--- DATA SUPPLIED Enclosed Below ---

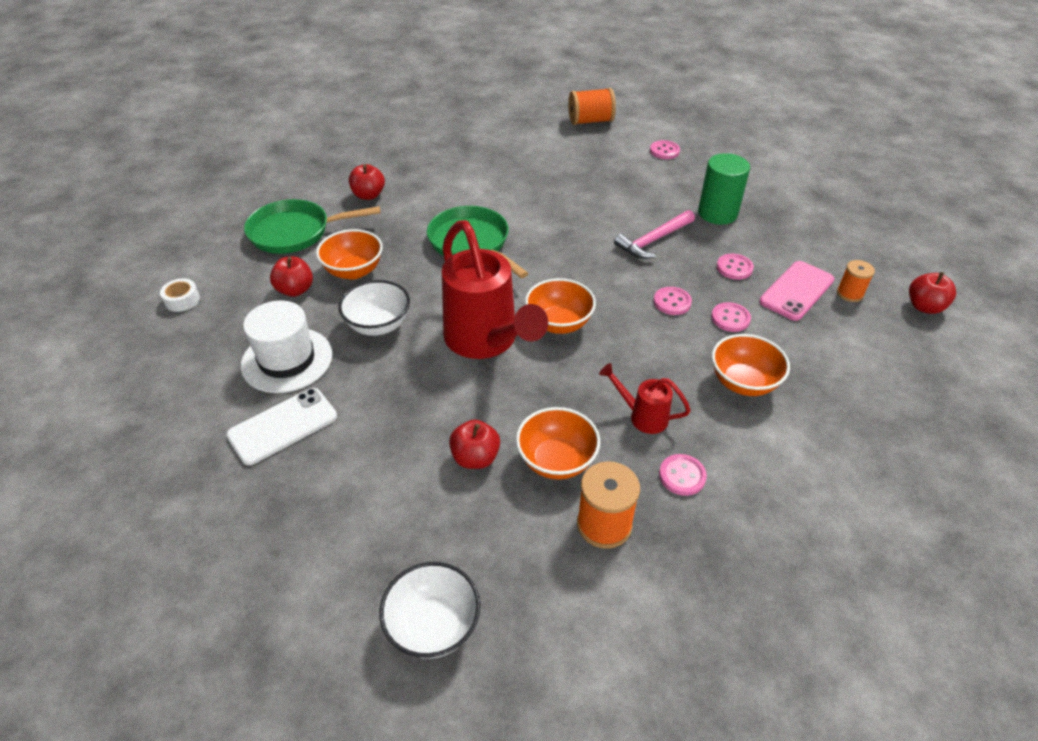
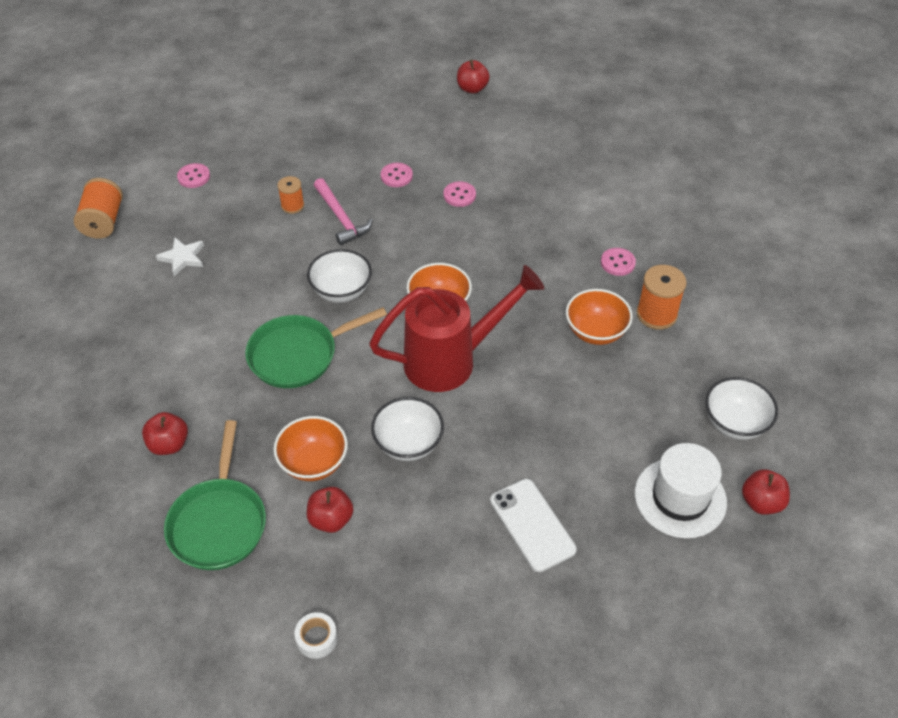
camera: 80 degrees left, 5 degrees up
(287, 360) = (442, 524): white hat -> white hat (680, 497)
(475, 458) = (587, 383): red apple -> red apple (761, 502)
(556, 256) = (341, 291): none -> white bowl
(565, 164) = (183, 258): none -> white star
(642, 416) = (557, 272): red watering can -> none
(672, 302) = (430, 225): pink button -> none
(717, 213) = (315, 166): green cylinder -> none
(743, 382) = (532, 207): orange bowl -> none
(796, 291) = (436, 148): pink phone -> none
(850, 293) = (447, 121): orange spool -> orange spool (292, 206)

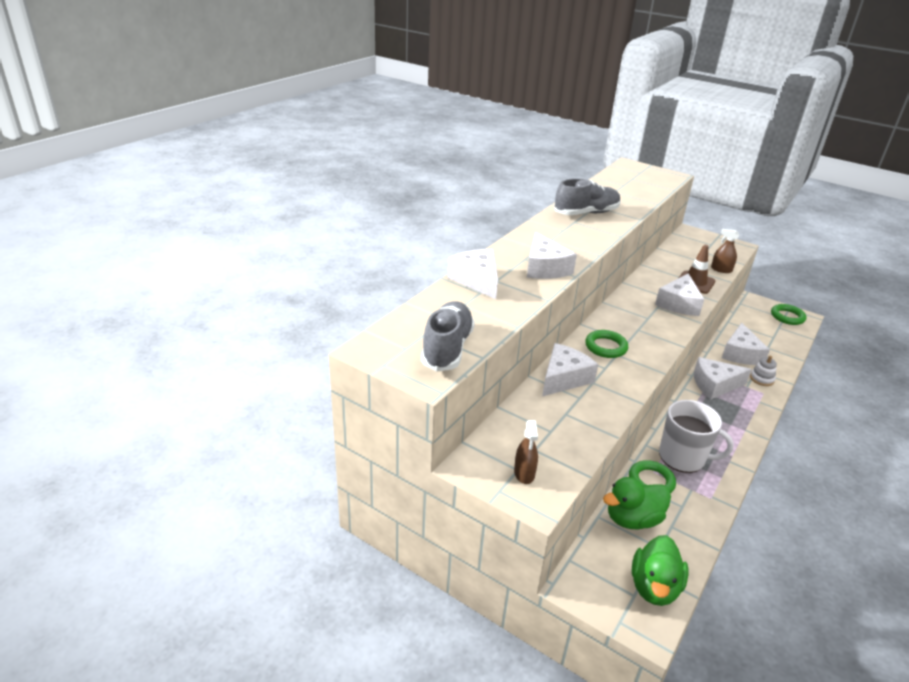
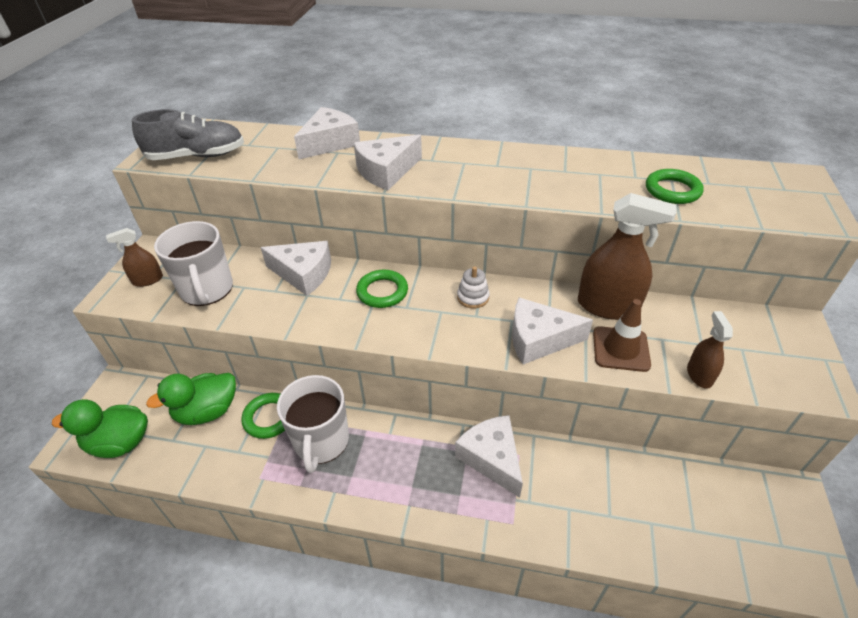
camera: 70 degrees right, 10 degrees up
(559, 435) = (207, 289): none -> white mug
(586, 213) = (566, 171): grey shoe -> none
(632, 519) = (207, 411): green duck -> green duck turned 75 degrees counterclockwise
(656, 273) = (607, 306): none -> brown spray bottle
(740, 354) = (599, 484): white cheese -> none
(761, 379) = (549, 518): white stacking toy -> white stacking toy (473, 297)
(787, 317) = (790, 551): green ring -> green ring (672, 190)

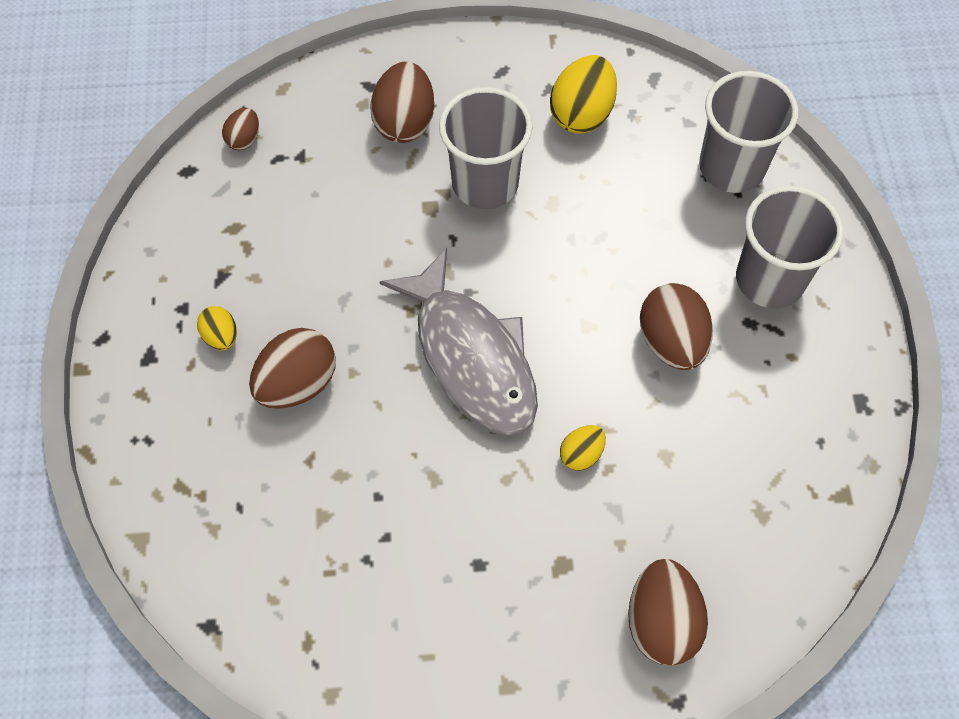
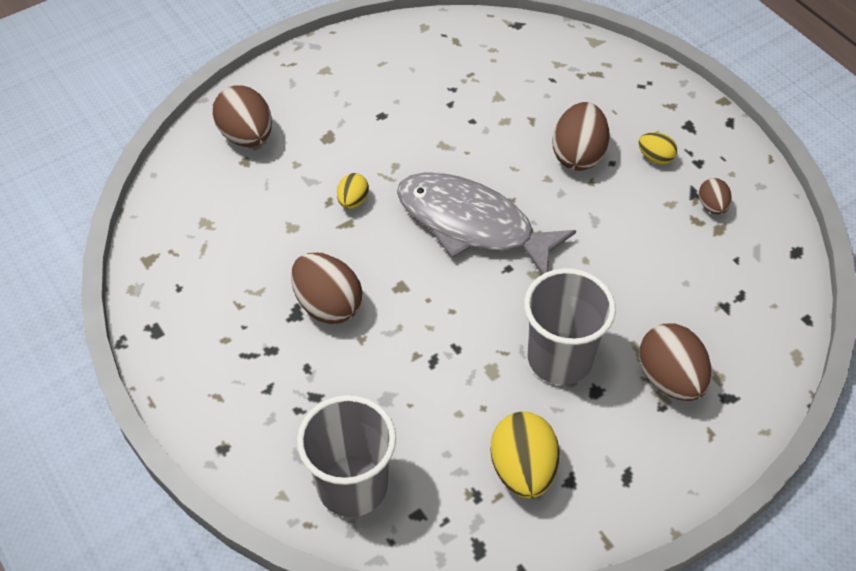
camera: 150 degrees right, 10 degrees down
(244, 139) = (781, 297): brown egg -> brown egg (712, 206)
(769, 280) = (270, 393): grey cup -> none

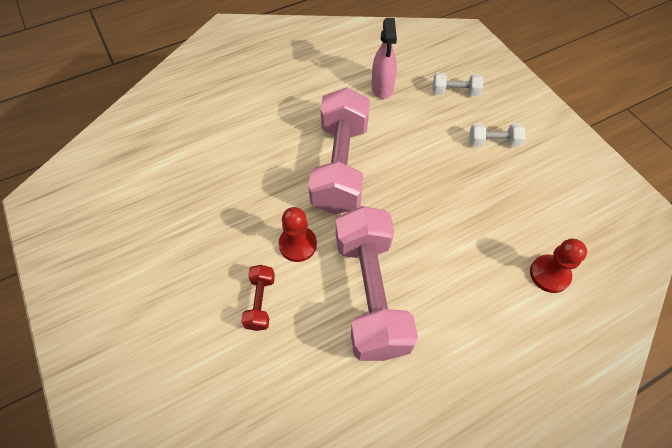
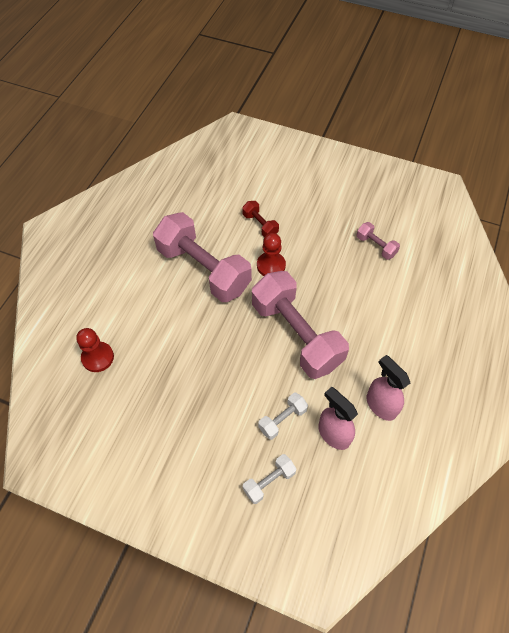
camera: 140 degrees right, 0 degrees up
(181, 189) = (376, 246): none -> pink dumbbell
(329, 82) = (381, 405): none -> pink spray bottle
(493, 142) = (199, 446): white dumbbell -> white dumbbell (282, 419)

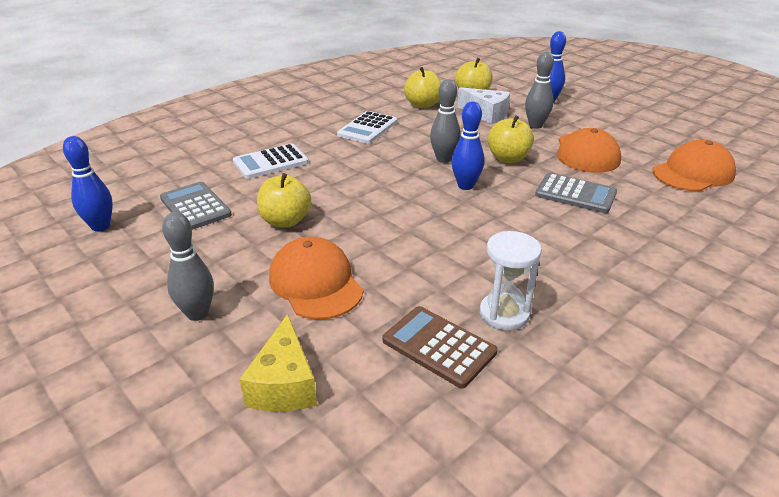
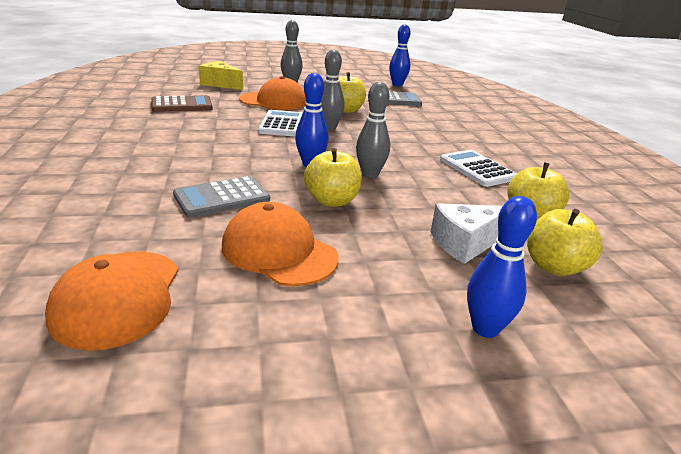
camera: 120 degrees right, 5 degrees down
(271, 162) = (438, 125): white calculator -> white calculator (282, 124)
(504, 314) = (168, 121): white hourglass -> none
(535, 125) = (396, 260): grey bowling pin -> grey bowling pin (329, 128)

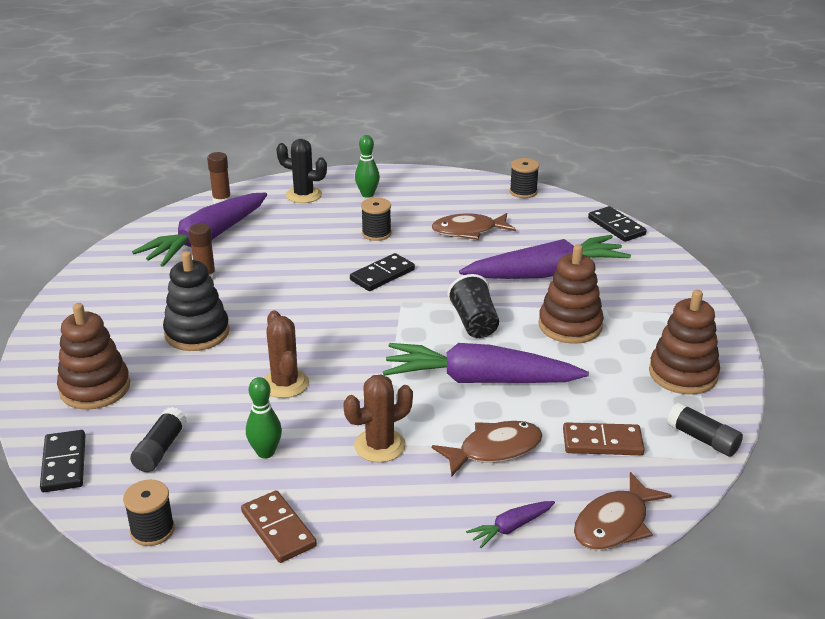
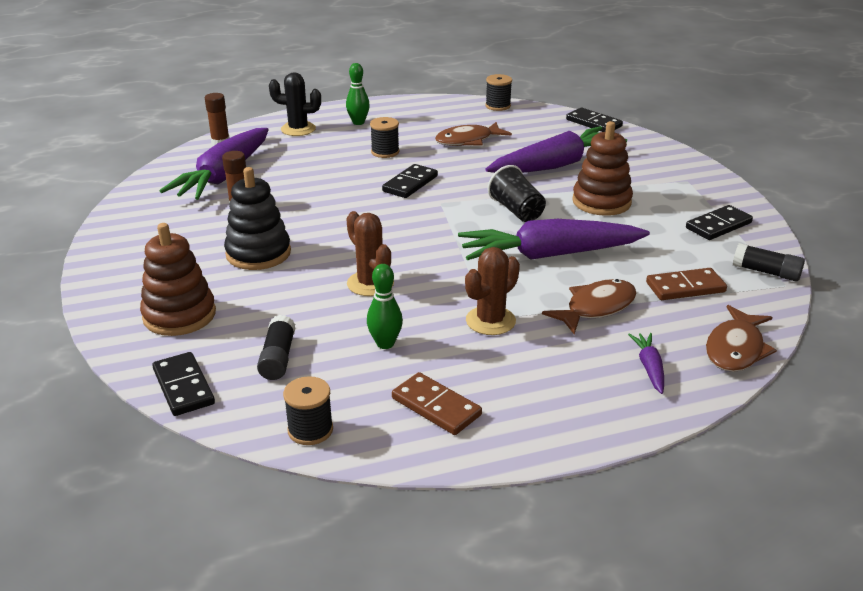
camera: 15 degrees left, 0 degrees up
(511, 528) = (649, 368): purple carrot -> purple carrot turned 135 degrees clockwise
(683, 374) = (718, 225): brown stacking toy -> black domino

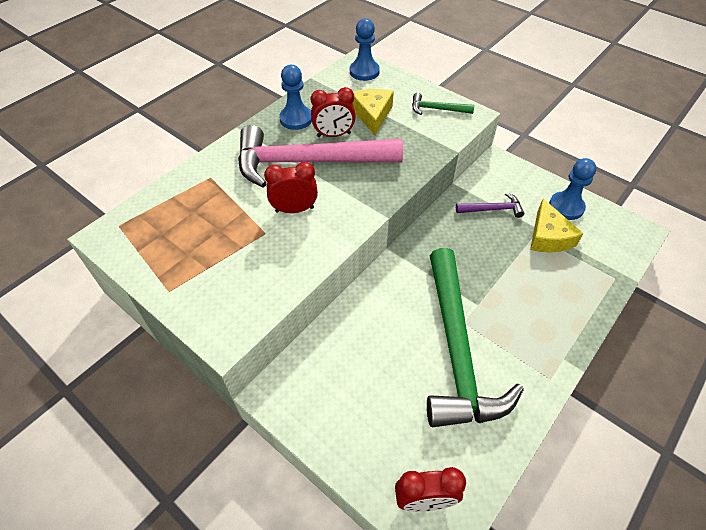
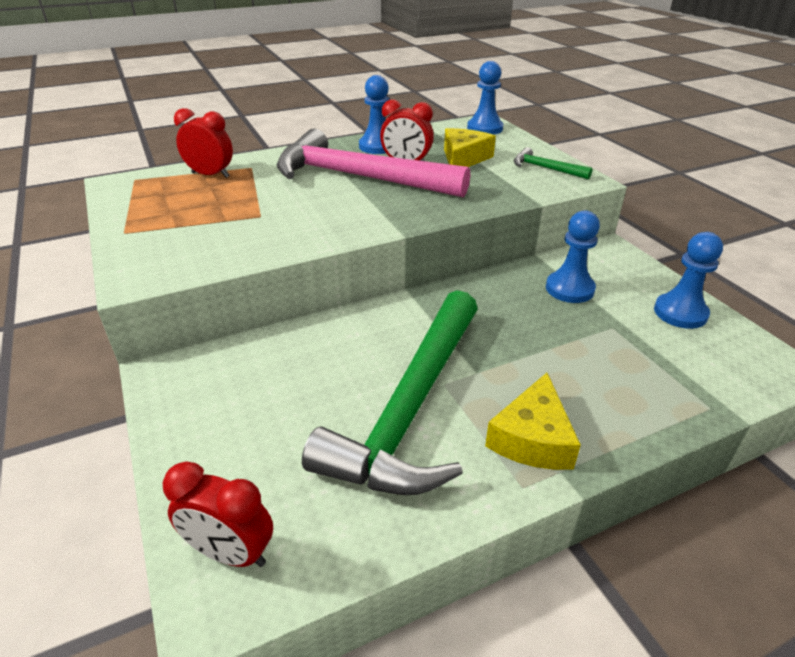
camera: 25 degrees right, 15 degrees down
(294, 209) = (308, 206): red clock -> red clock (210, 175)
(492, 209) = (569, 289): purple hammer -> blue pawn
(548, 237) = (631, 335): yellow cheese -> yellow cheese (532, 438)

--- End of Enclosed DATA SUPPLIED ---

→ **AIM OF THE EXERCISE**
In the data above, which lines have "orange"? Report each of them.

→ **RESULT OF THE EXERCISE**
(743, 382) = (532, 207): orange bowl -> none
(850, 293) = (447, 121): orange spool -> orange spool (292, 206)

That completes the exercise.